Task brief -
Copy every line of the records below where the word "STAT" occurs.

[Difference listings]

==========

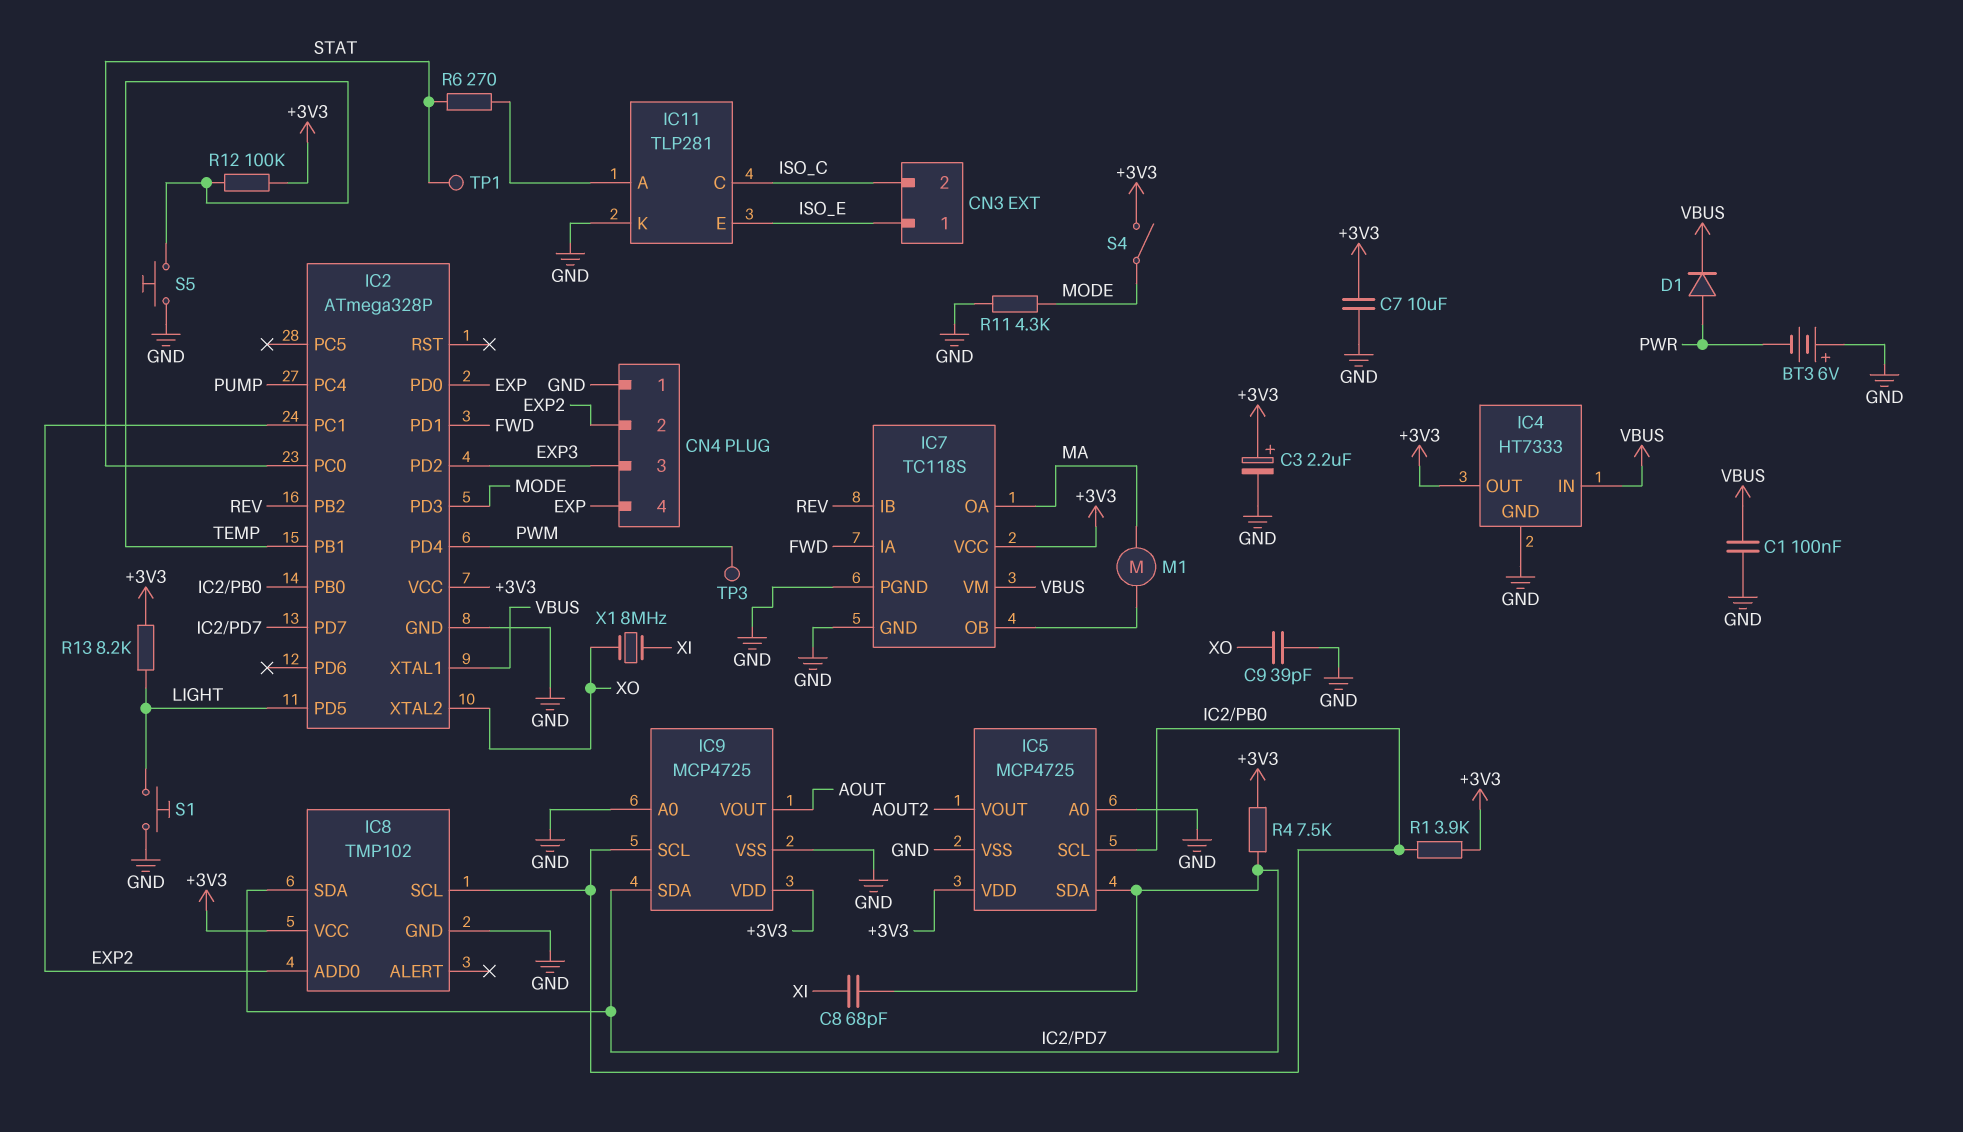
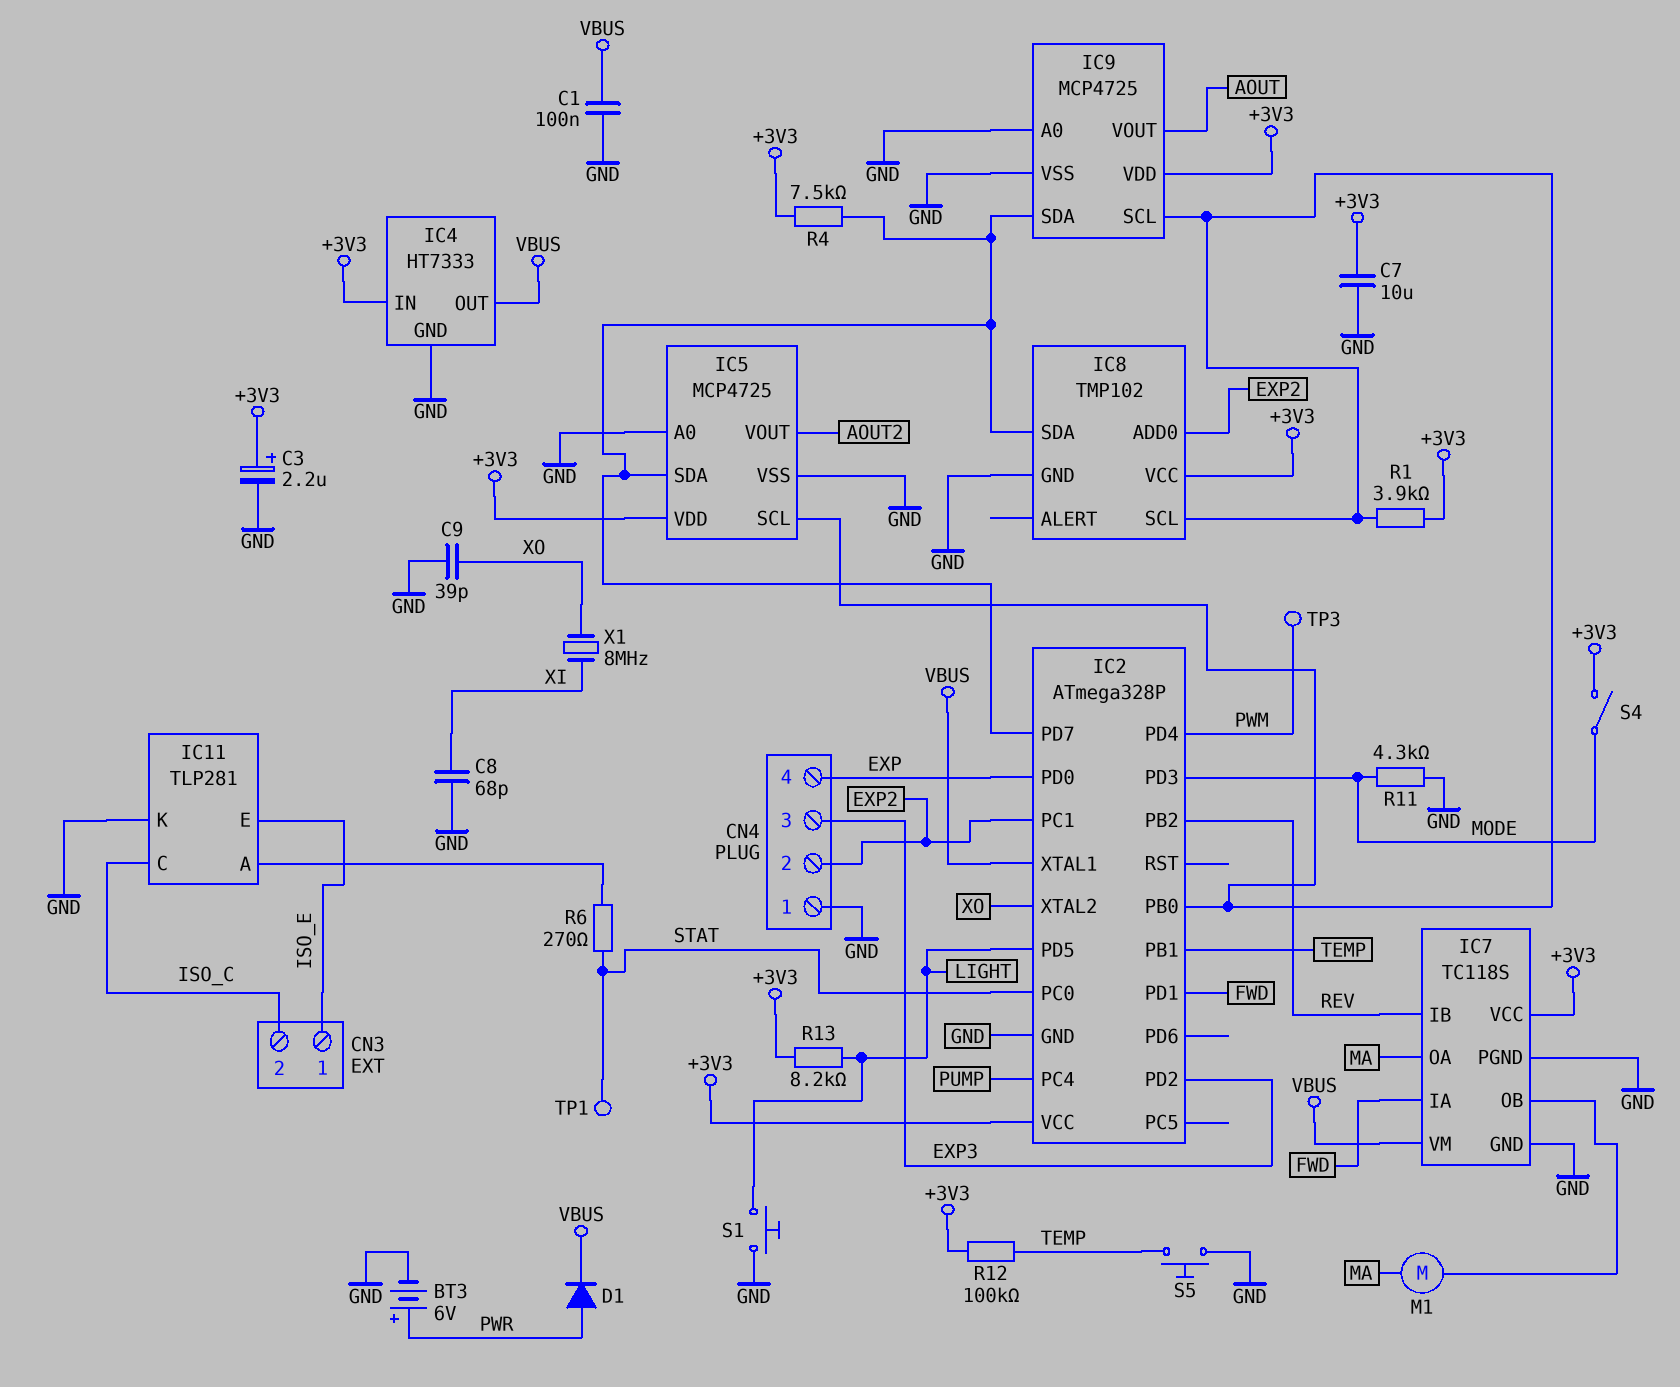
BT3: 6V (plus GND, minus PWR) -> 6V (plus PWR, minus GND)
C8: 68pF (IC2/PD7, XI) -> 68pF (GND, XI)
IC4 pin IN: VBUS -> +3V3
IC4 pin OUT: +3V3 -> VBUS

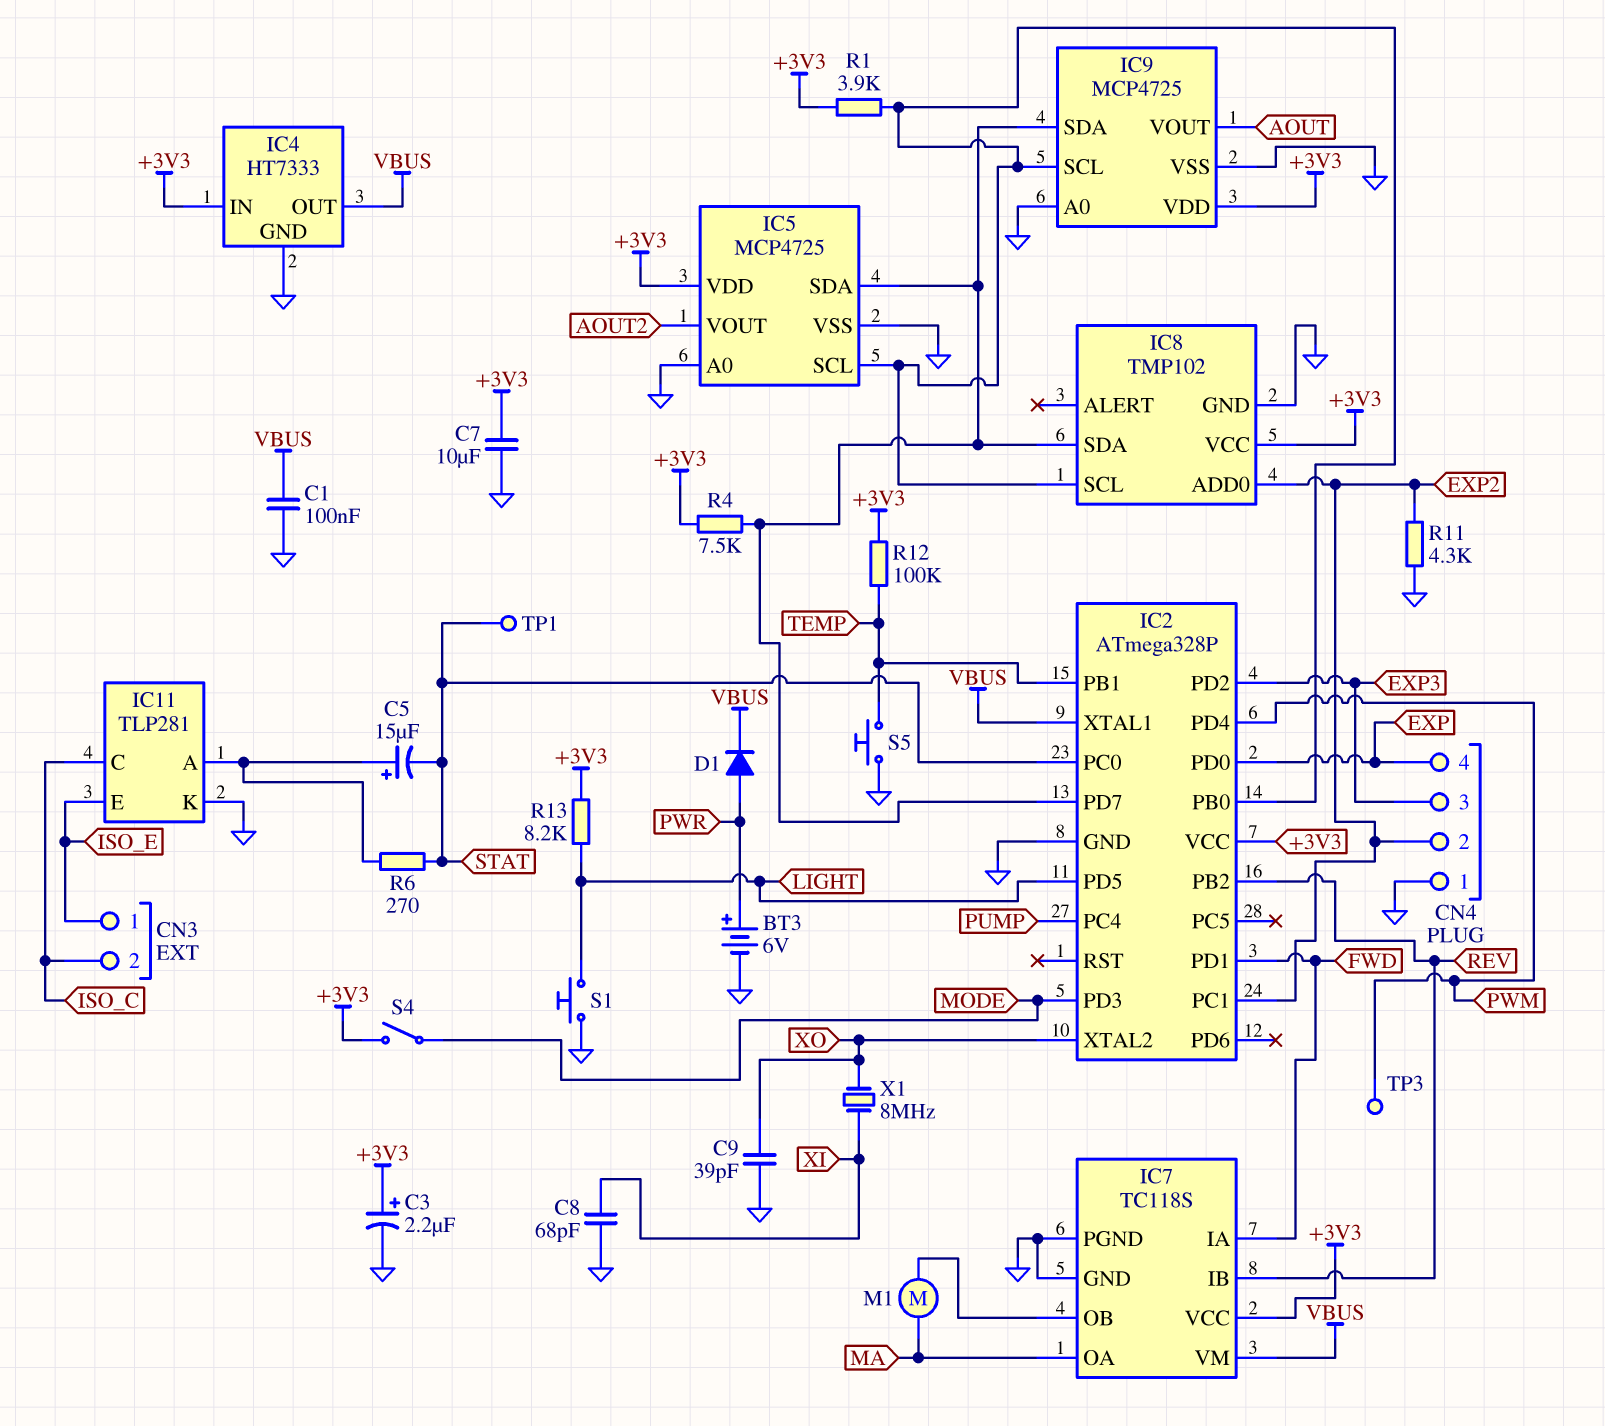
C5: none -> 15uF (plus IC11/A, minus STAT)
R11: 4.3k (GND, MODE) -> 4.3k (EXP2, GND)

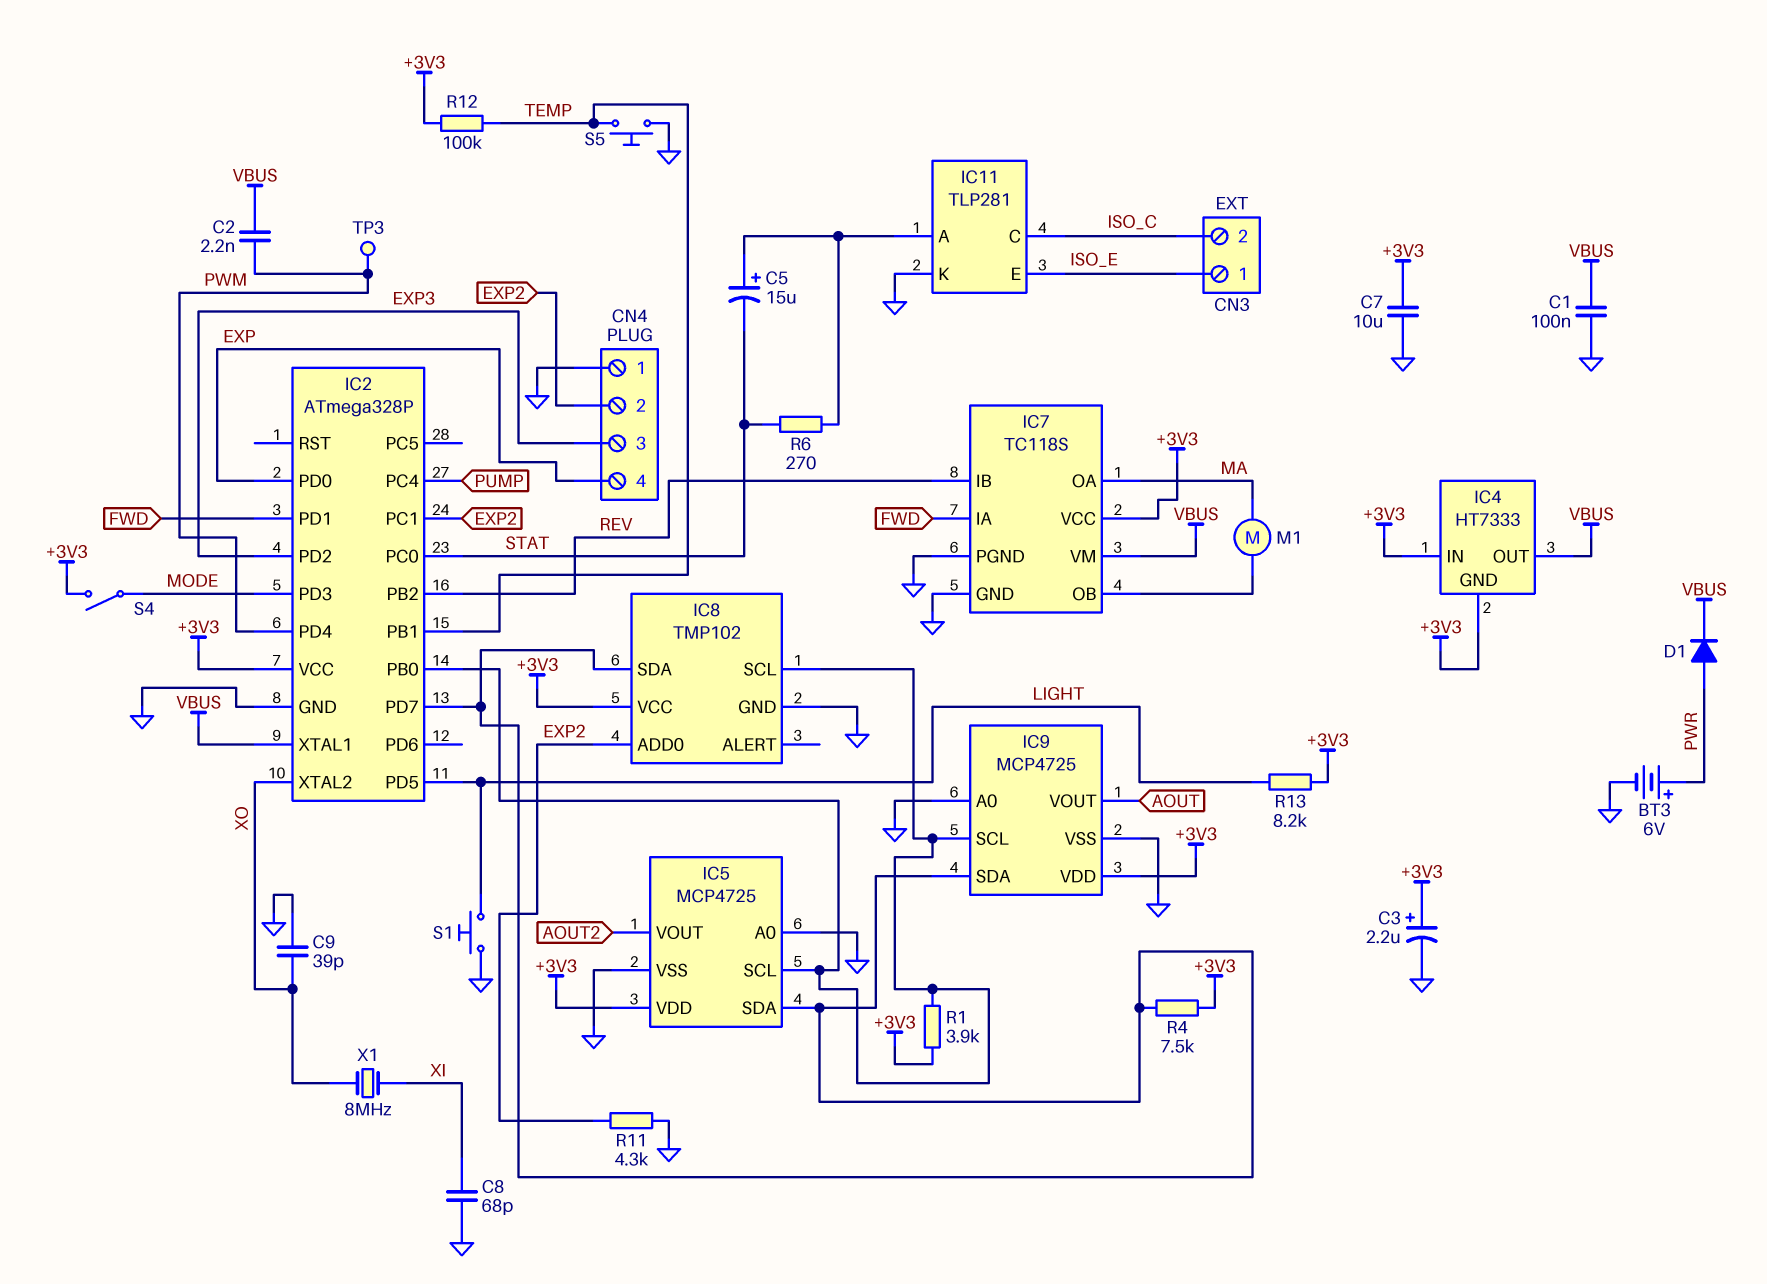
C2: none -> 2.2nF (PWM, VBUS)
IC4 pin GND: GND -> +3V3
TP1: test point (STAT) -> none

==========

Problem solution -
C5: none -> 15uF (plus IC11/A, minus STAT)
TP1: test point (STAT) -> none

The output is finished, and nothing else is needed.